Exercise data:
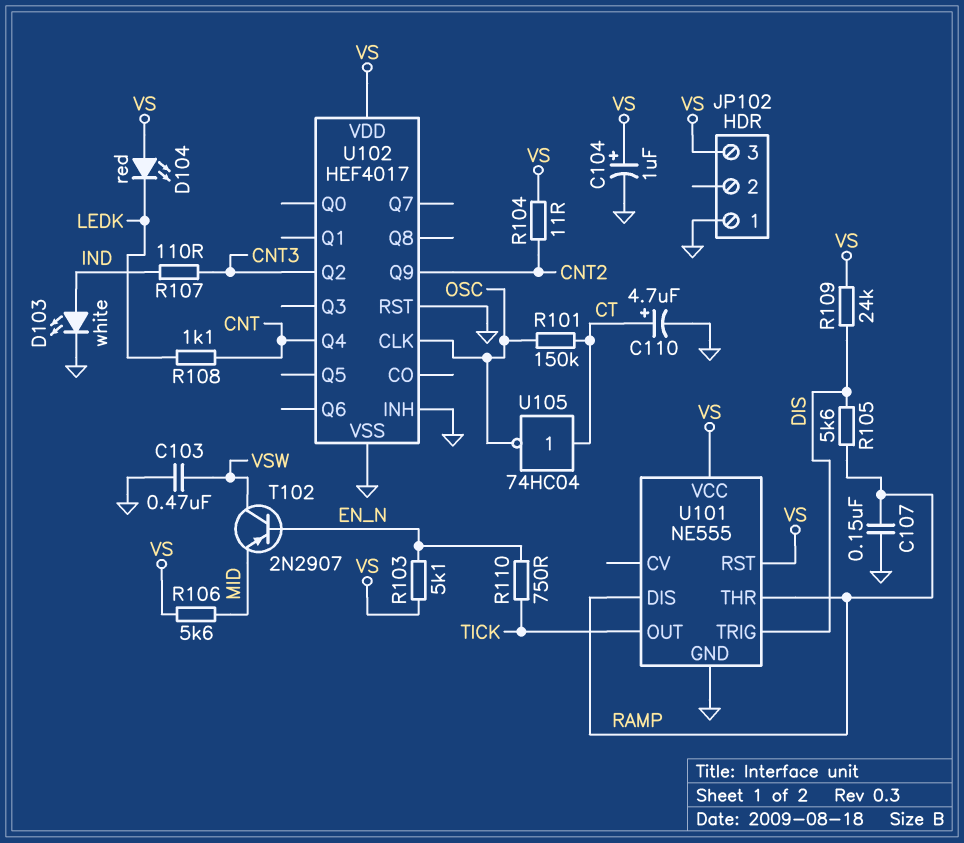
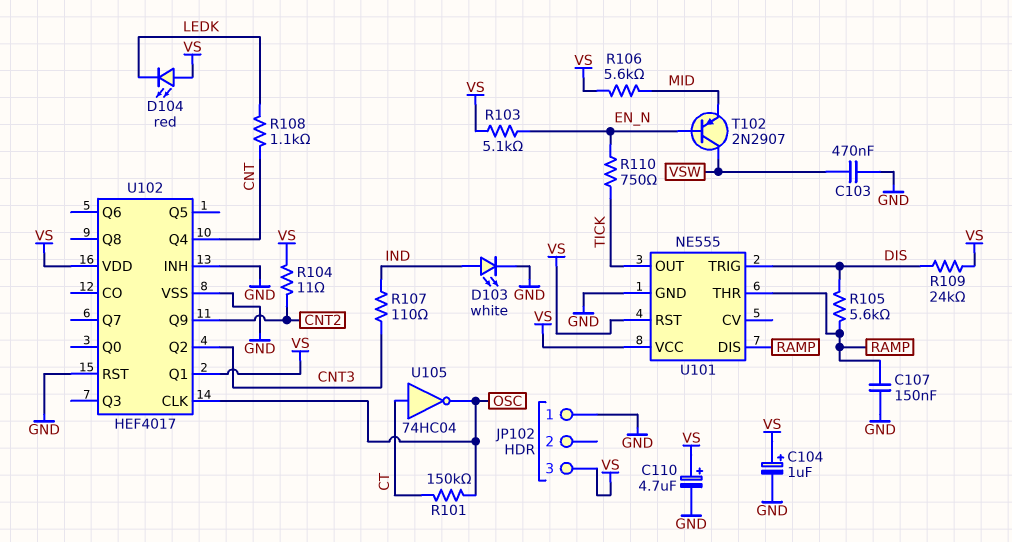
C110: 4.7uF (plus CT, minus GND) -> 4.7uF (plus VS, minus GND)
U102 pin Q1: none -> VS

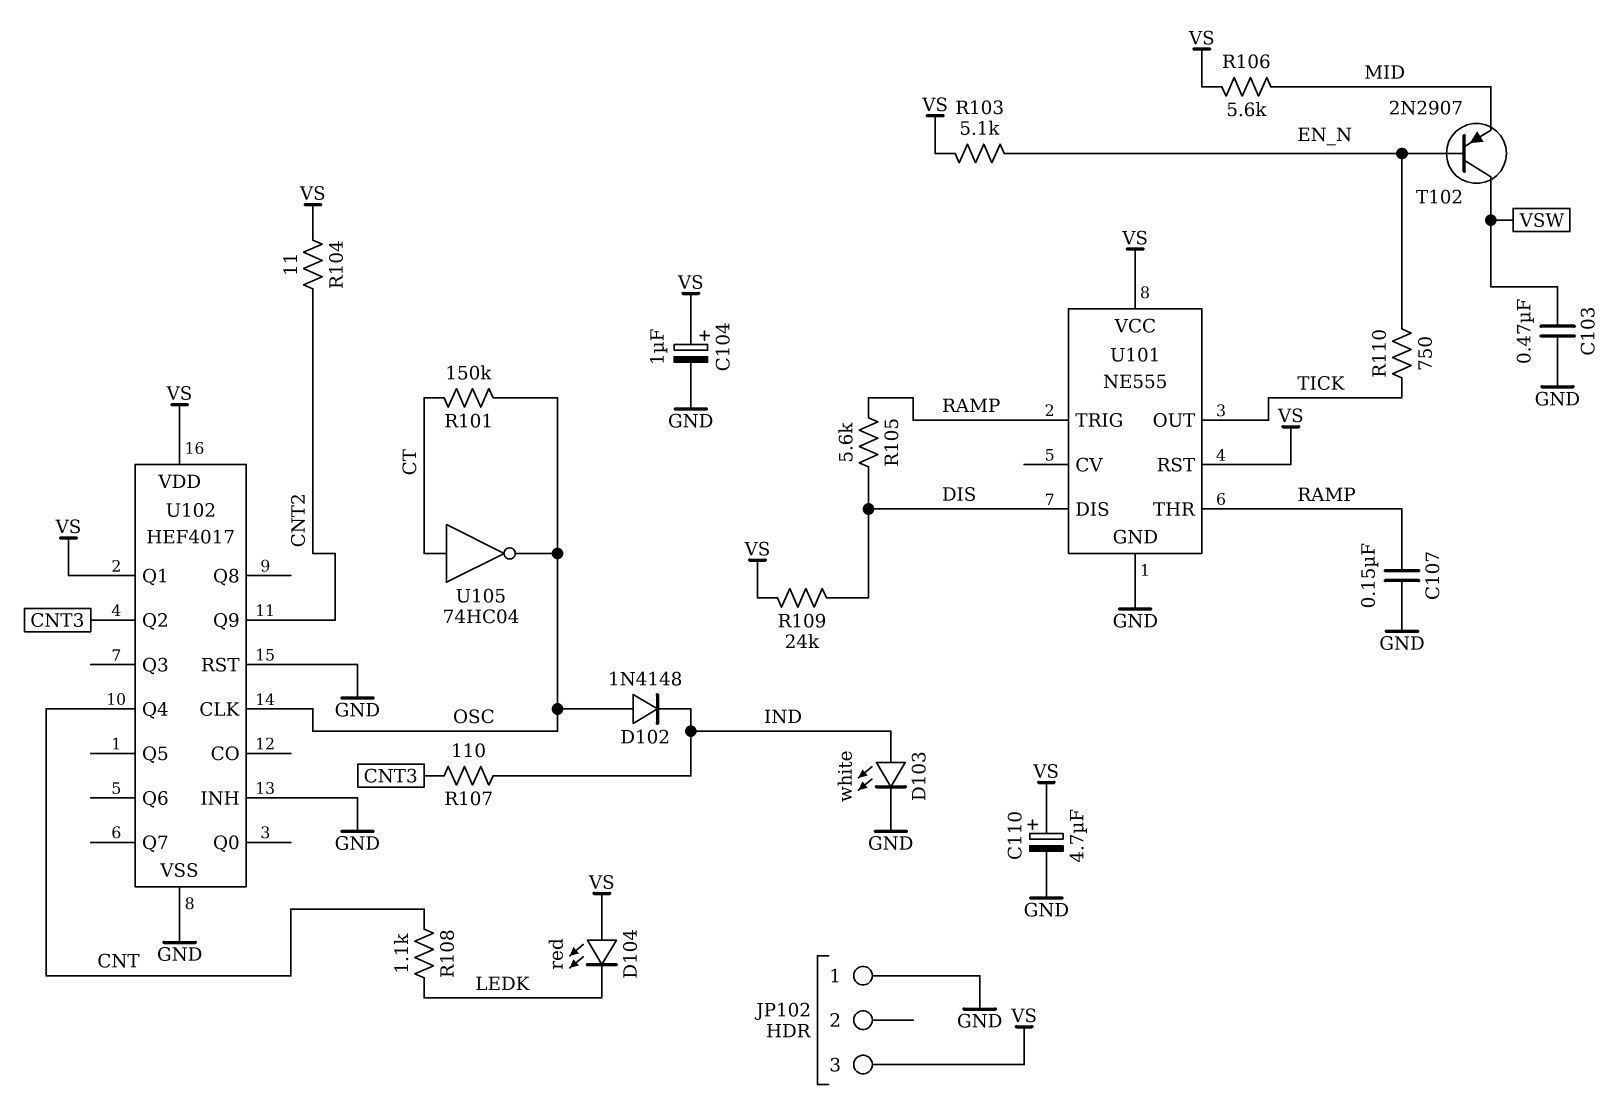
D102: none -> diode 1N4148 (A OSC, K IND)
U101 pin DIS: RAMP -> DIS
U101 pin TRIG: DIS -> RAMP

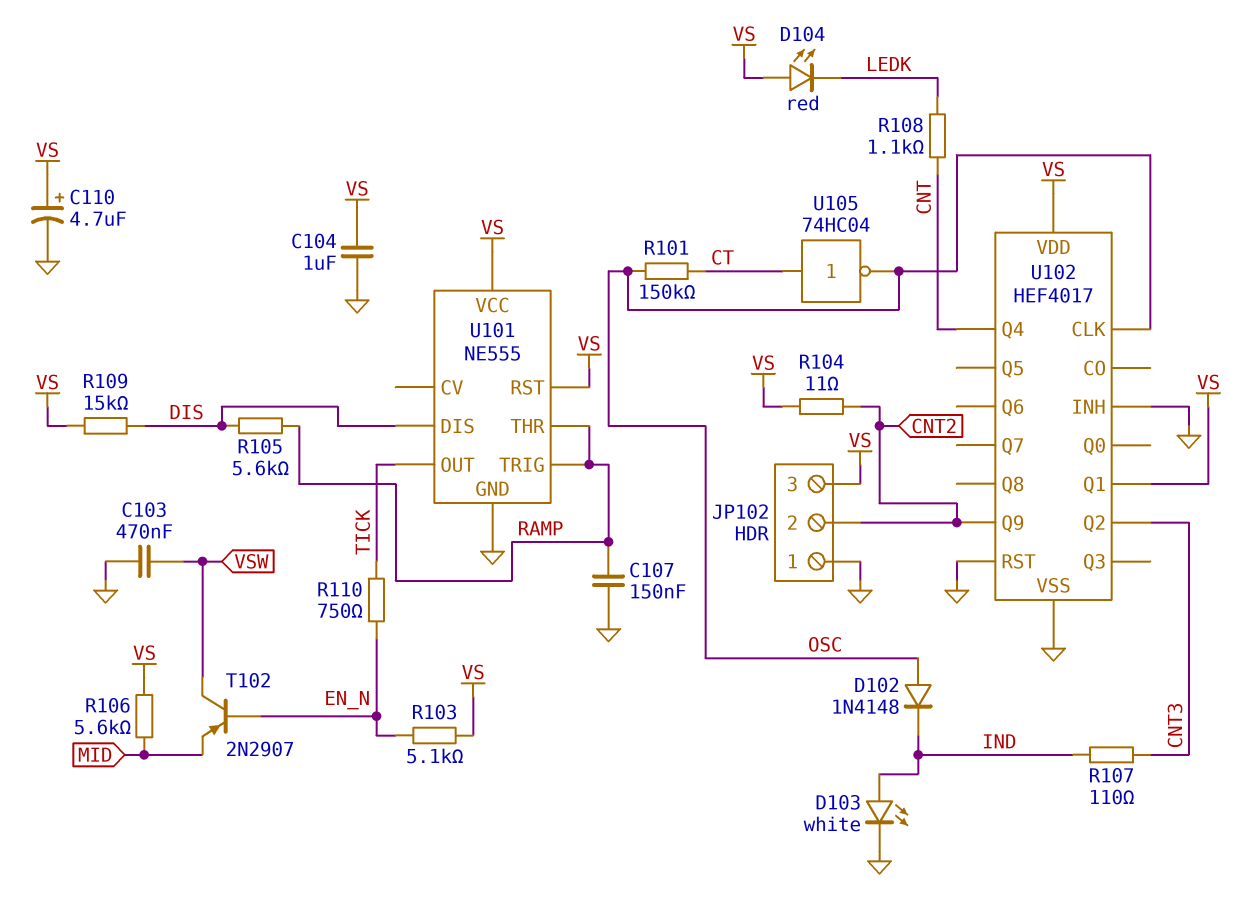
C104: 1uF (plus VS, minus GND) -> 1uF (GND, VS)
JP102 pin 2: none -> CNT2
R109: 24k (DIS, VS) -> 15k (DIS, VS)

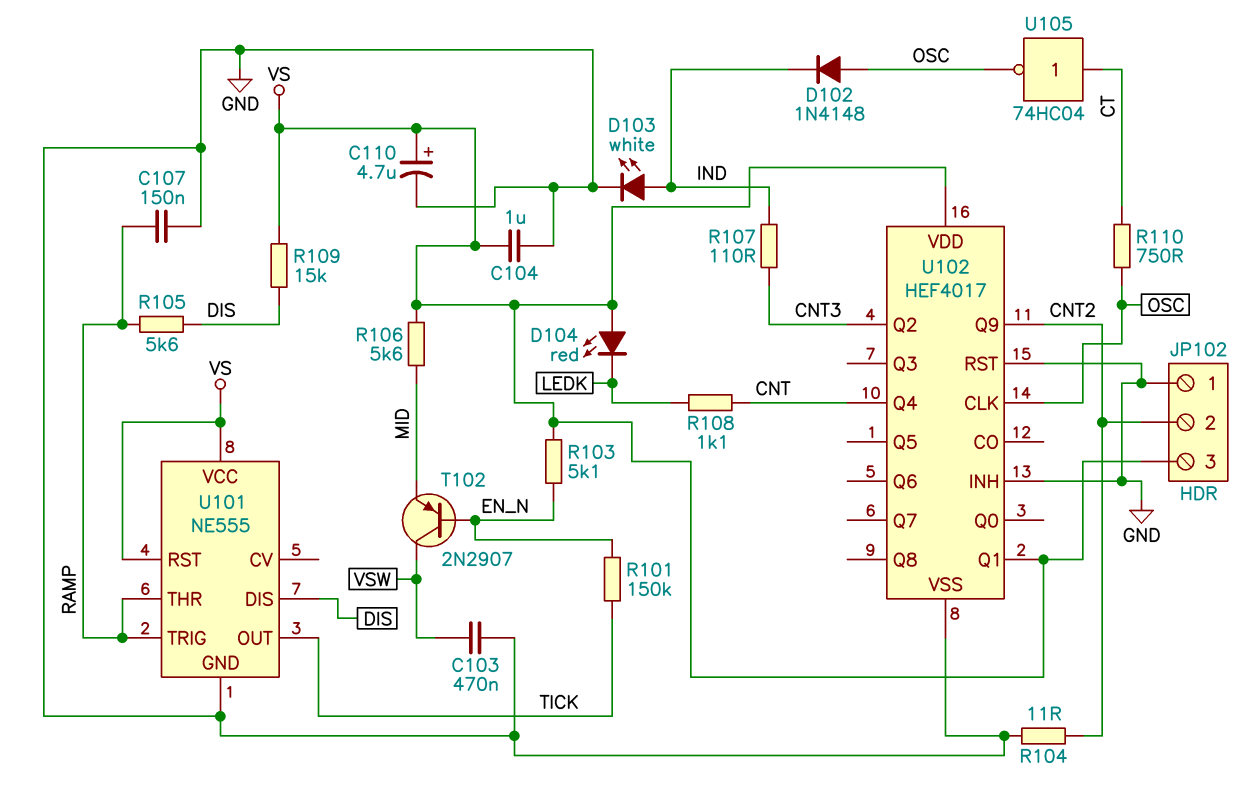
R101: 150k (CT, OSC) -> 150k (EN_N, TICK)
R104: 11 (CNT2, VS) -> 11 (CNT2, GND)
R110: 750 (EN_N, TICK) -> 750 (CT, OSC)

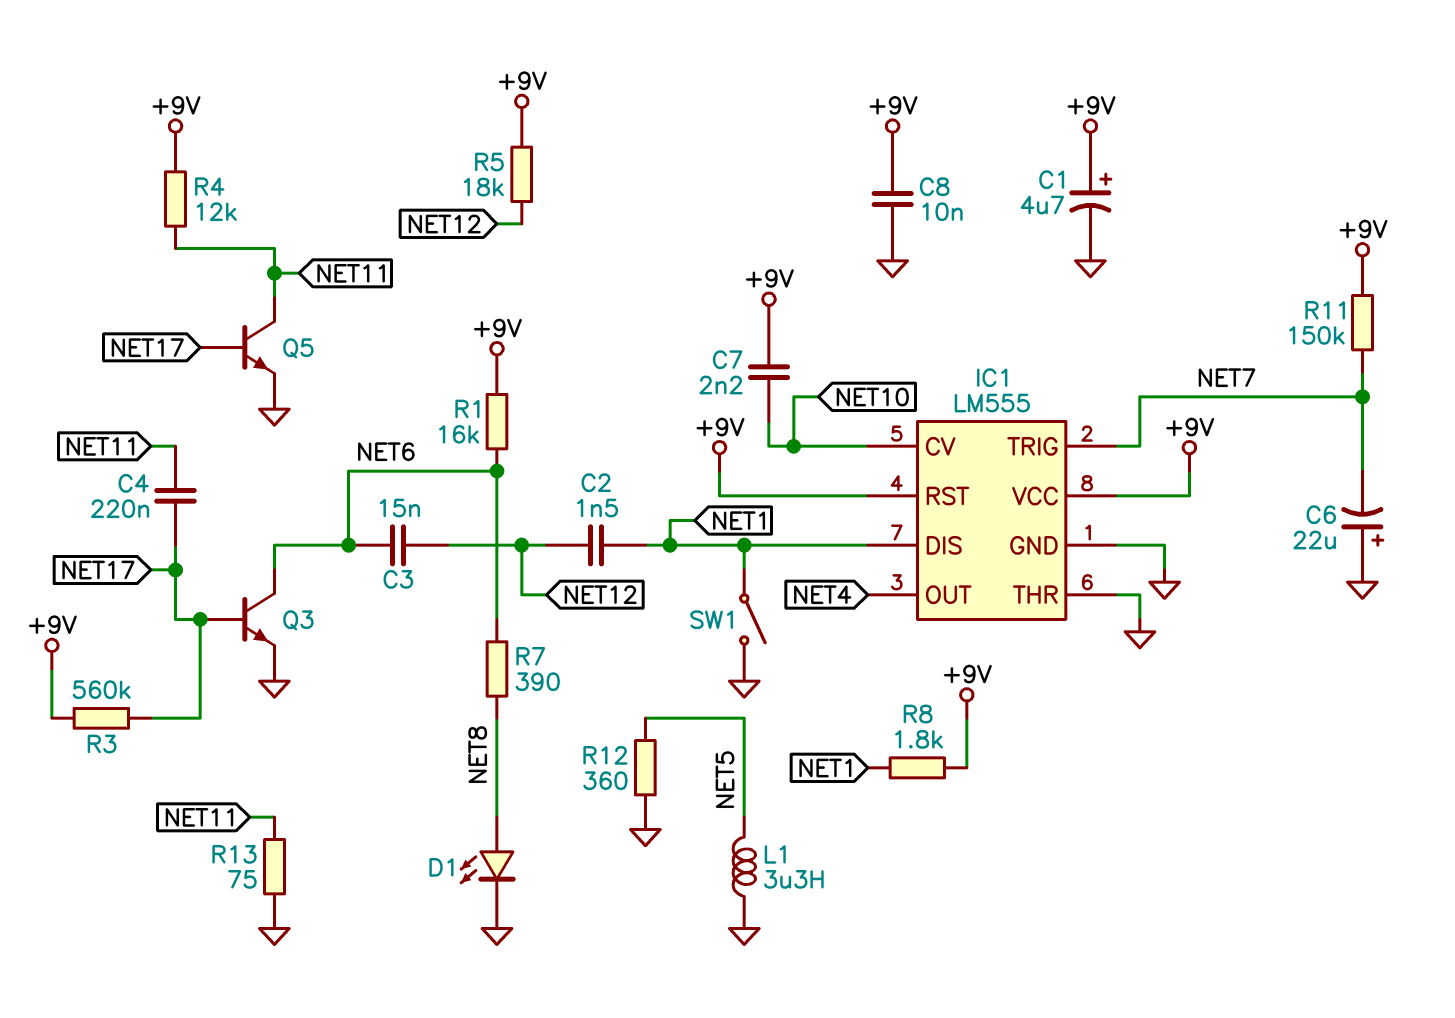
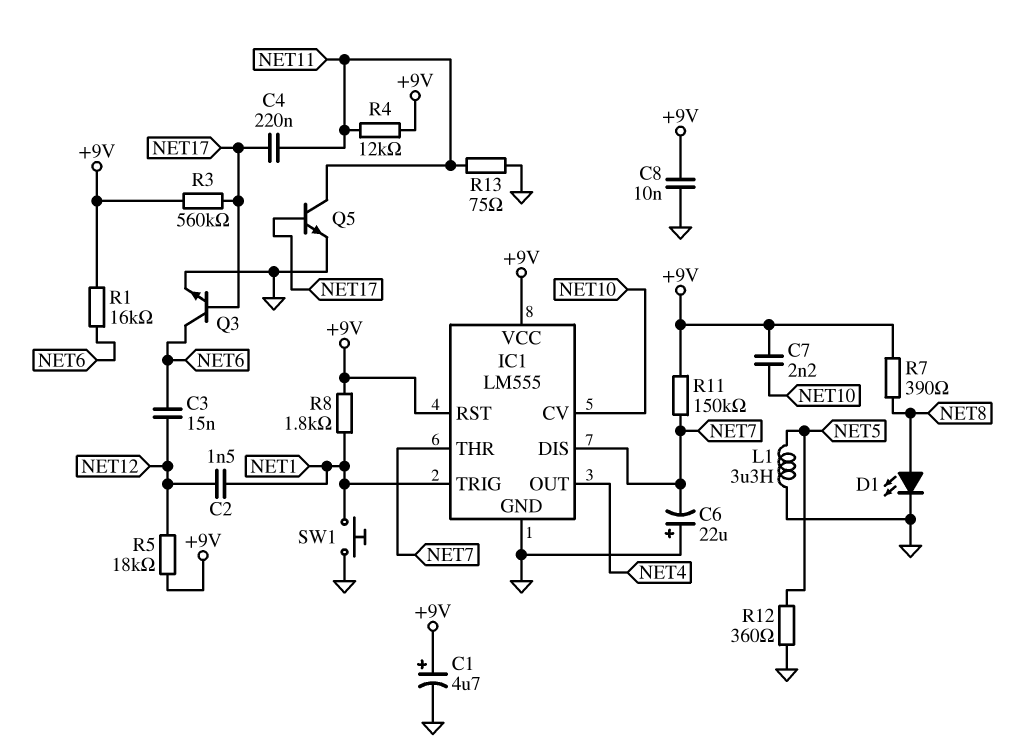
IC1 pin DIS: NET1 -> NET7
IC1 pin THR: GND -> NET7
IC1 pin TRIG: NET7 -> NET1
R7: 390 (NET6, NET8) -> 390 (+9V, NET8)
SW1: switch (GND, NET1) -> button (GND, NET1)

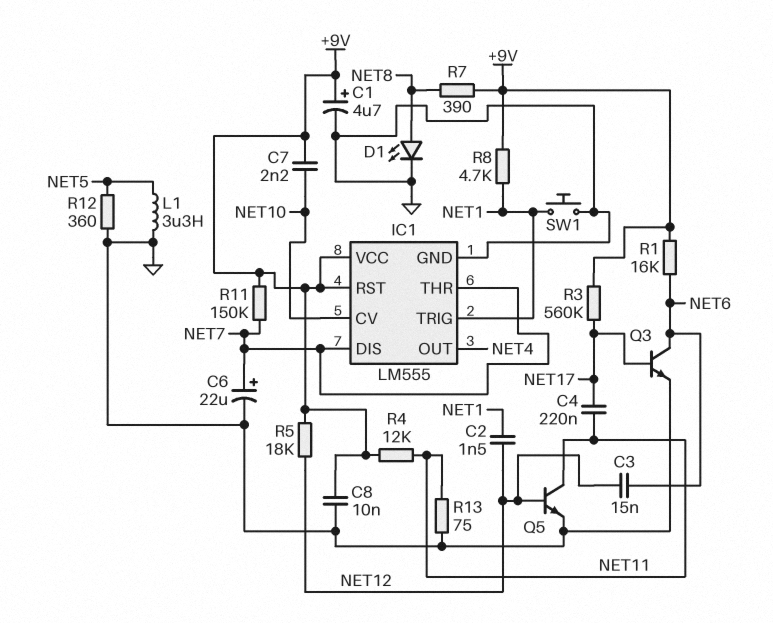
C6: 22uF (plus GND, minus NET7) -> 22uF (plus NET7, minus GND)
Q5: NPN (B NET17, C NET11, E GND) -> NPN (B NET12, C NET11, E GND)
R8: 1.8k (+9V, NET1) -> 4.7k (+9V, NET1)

Required action: Copy every line of the listing where the word "plus" appears.

Task solution:
C110: 4.7uF (plus CT, minus GND) -> 4.7uF (plus VS, minus GND)
C104: 1uF (plus VS, minus GND) -> 1uF (GND, VS)
C6: 22uF (plus GND, minus NET7) -> 22uF (plus NET7, minus GND)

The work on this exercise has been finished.